- Extracted data:
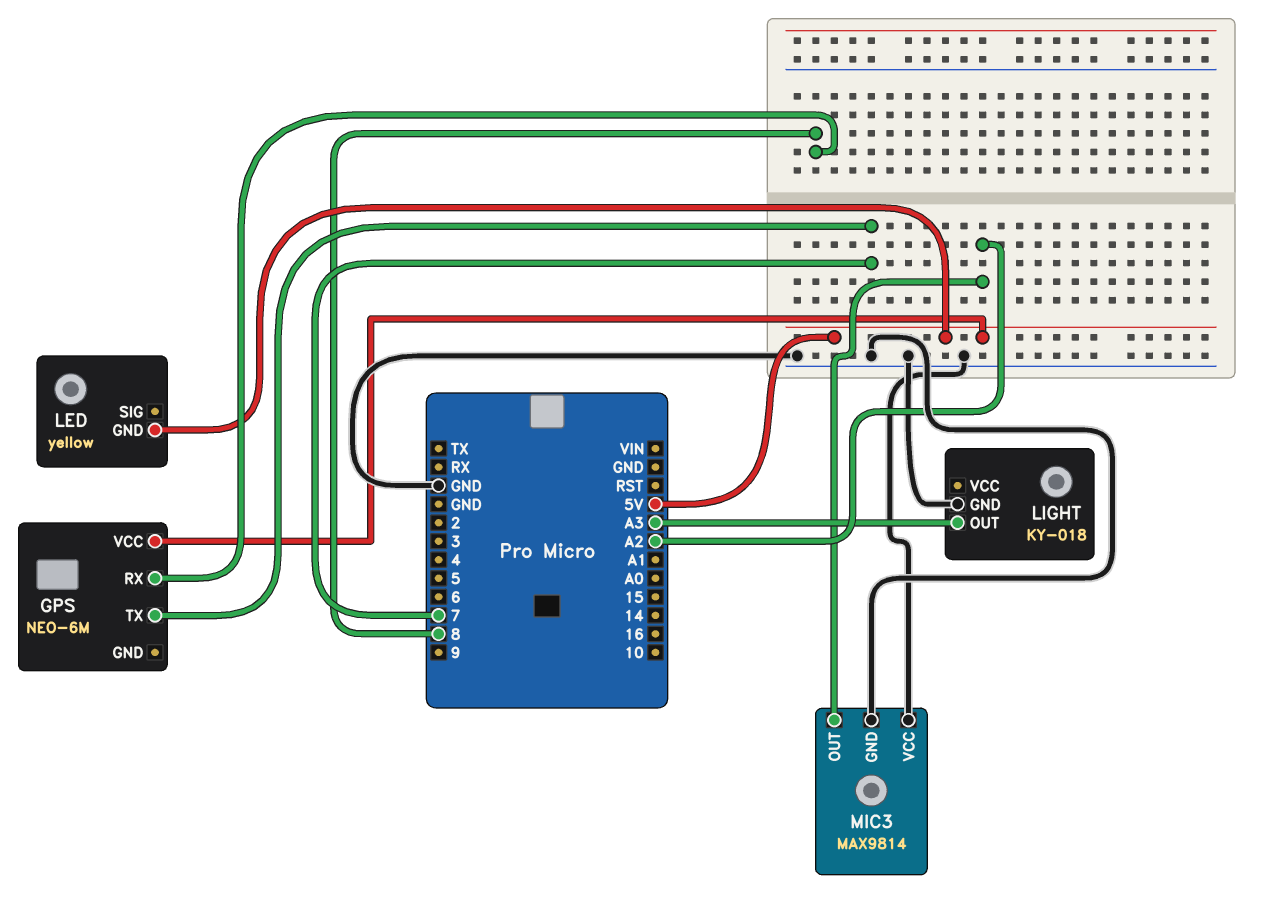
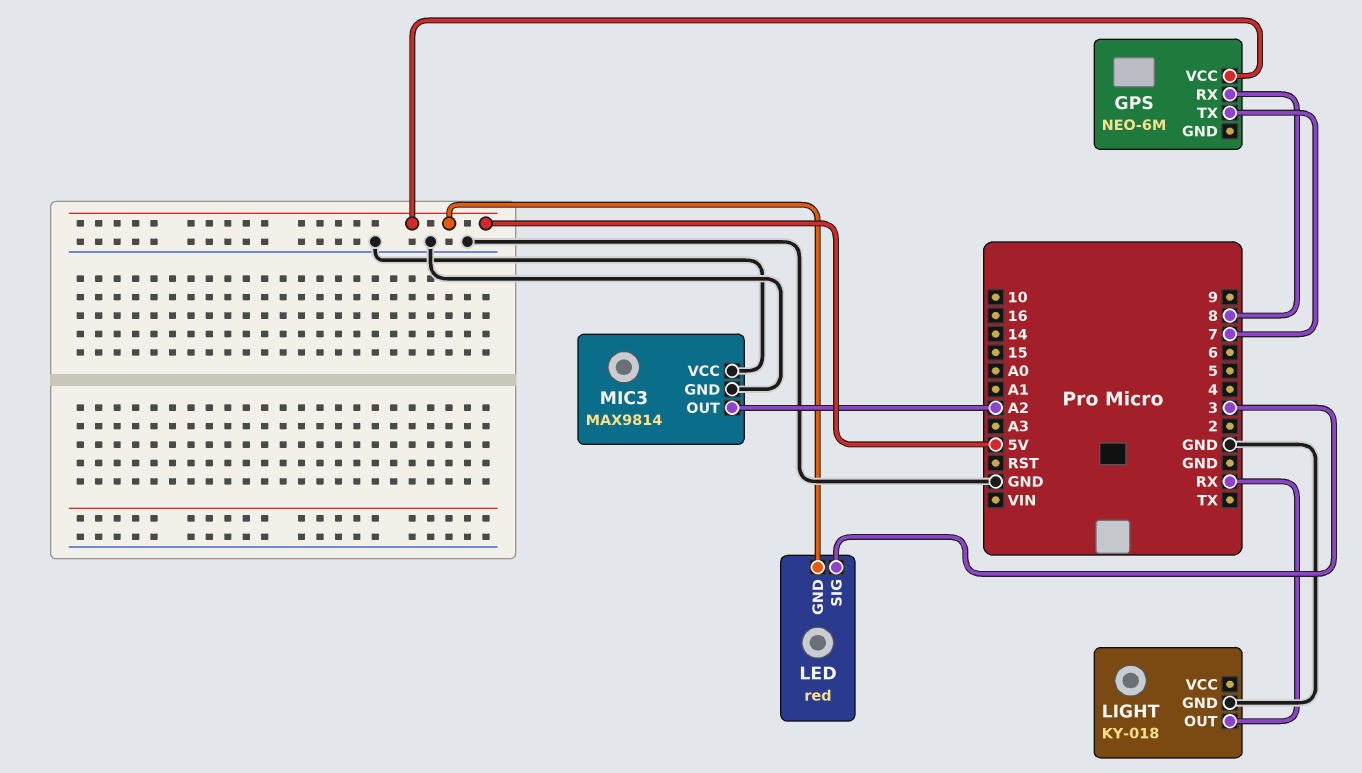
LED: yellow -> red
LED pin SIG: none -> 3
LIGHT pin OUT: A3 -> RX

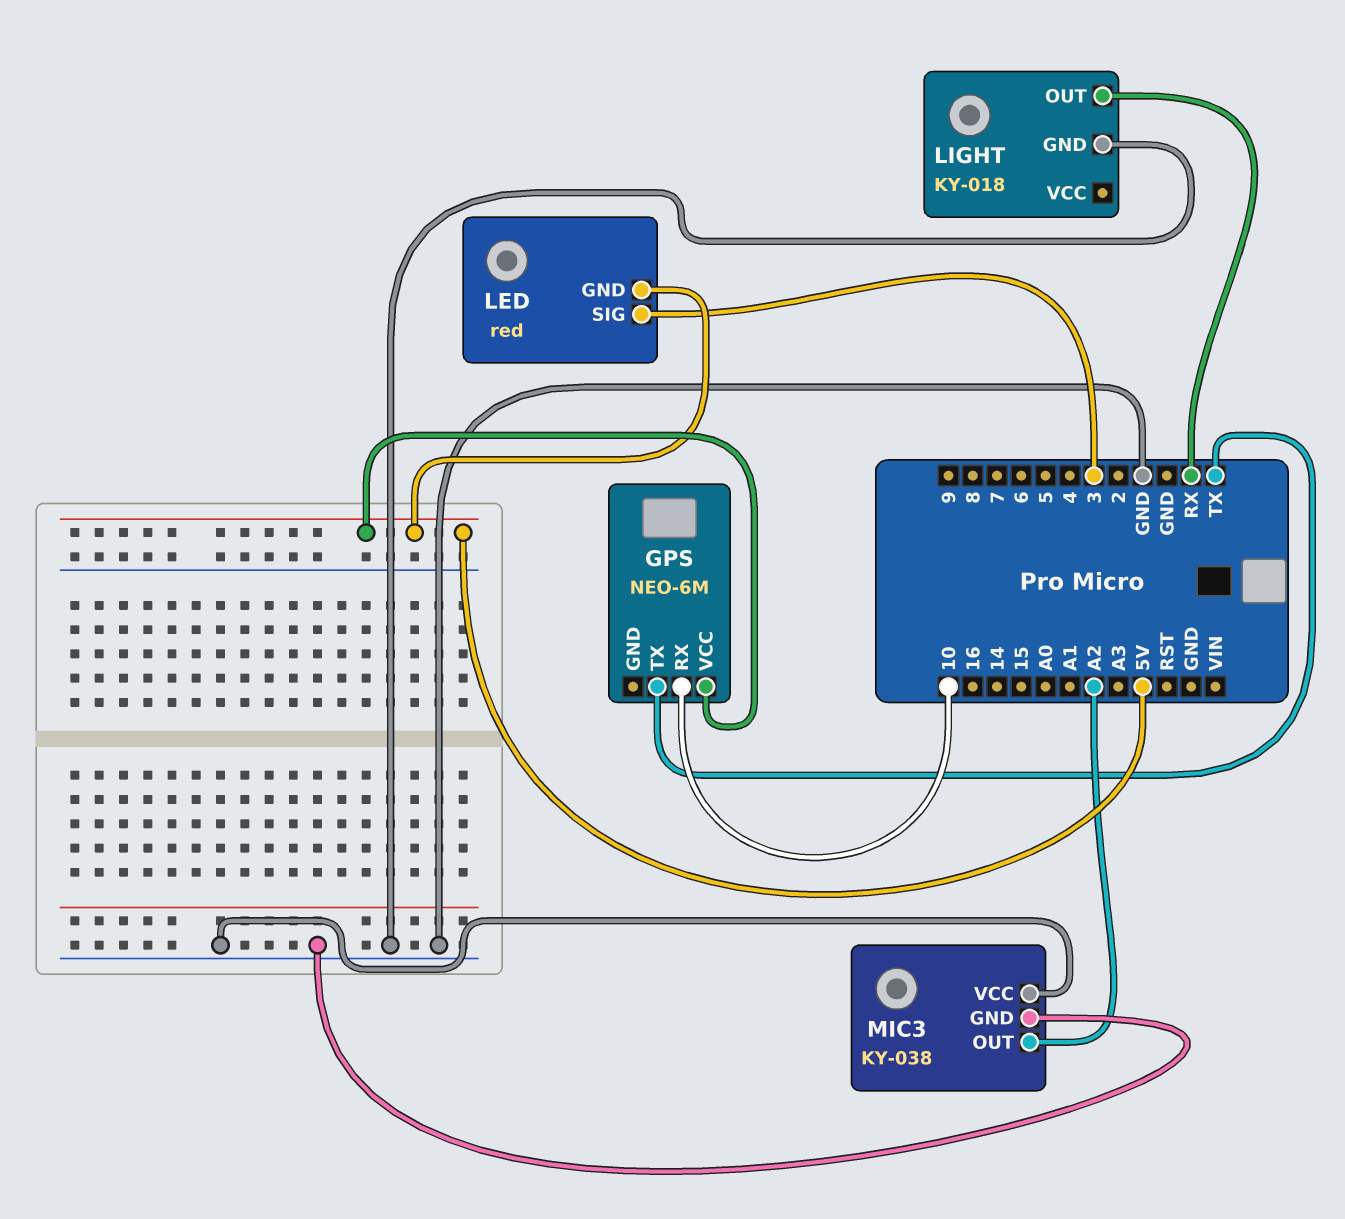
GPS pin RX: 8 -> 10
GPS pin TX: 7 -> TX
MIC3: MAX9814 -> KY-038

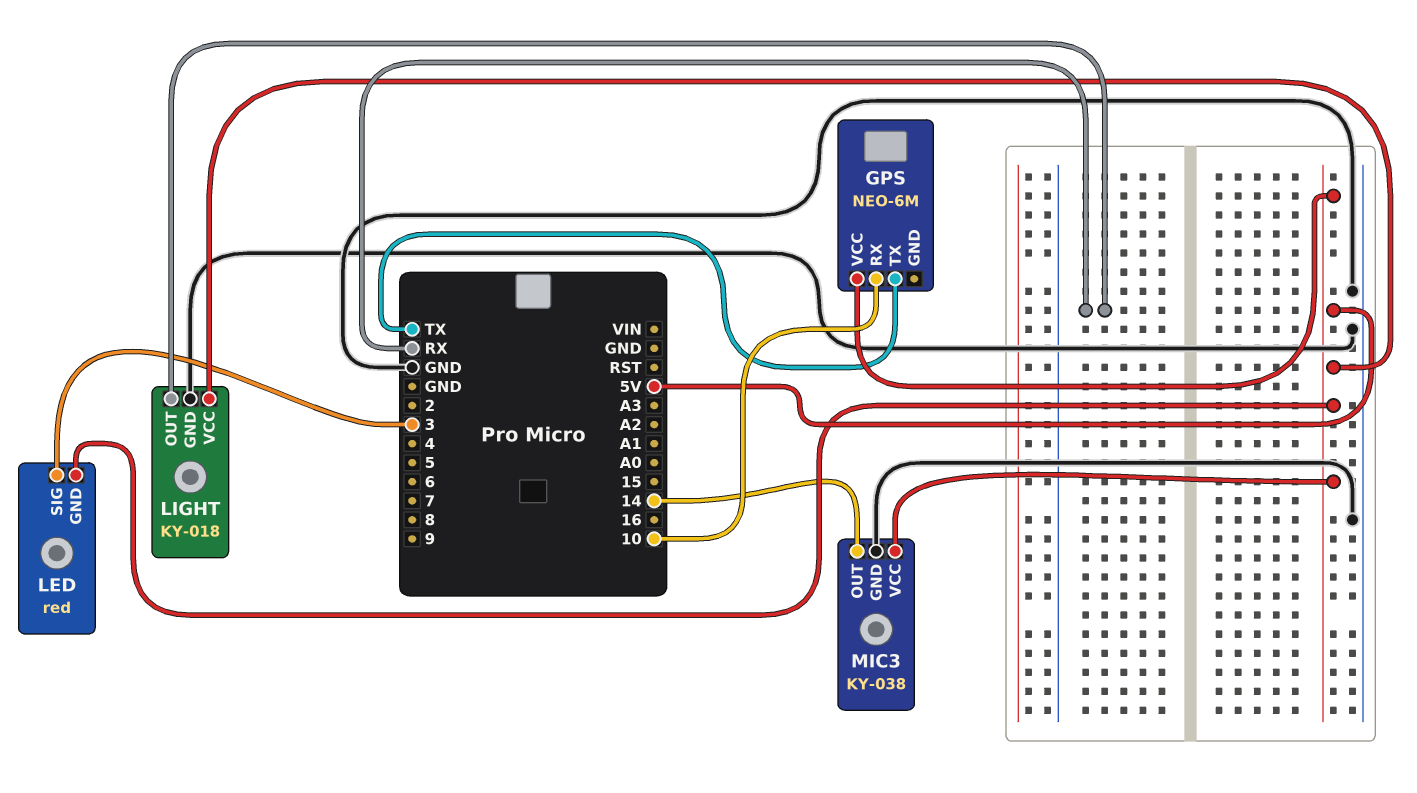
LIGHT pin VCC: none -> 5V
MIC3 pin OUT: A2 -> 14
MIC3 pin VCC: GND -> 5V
---
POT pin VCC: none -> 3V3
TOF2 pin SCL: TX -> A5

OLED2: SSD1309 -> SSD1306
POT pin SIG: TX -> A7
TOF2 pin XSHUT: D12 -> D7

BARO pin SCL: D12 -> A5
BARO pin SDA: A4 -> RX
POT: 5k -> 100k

- Exercise: The exact lines of the material above starting at the one that contains "POT pin SIG: TX -> A7" and ending at the one that contains "POT: 5k -> 100k" are what to retype; leave out everything else.

- Task answer:
POT pin SIG: TX -> A7
TOF2 pin XSHUT: D12 -> D7

BARO pin SCL: D12 -> A5
BARO pin SDA: A4 -> RX
POT: 5k -> 100k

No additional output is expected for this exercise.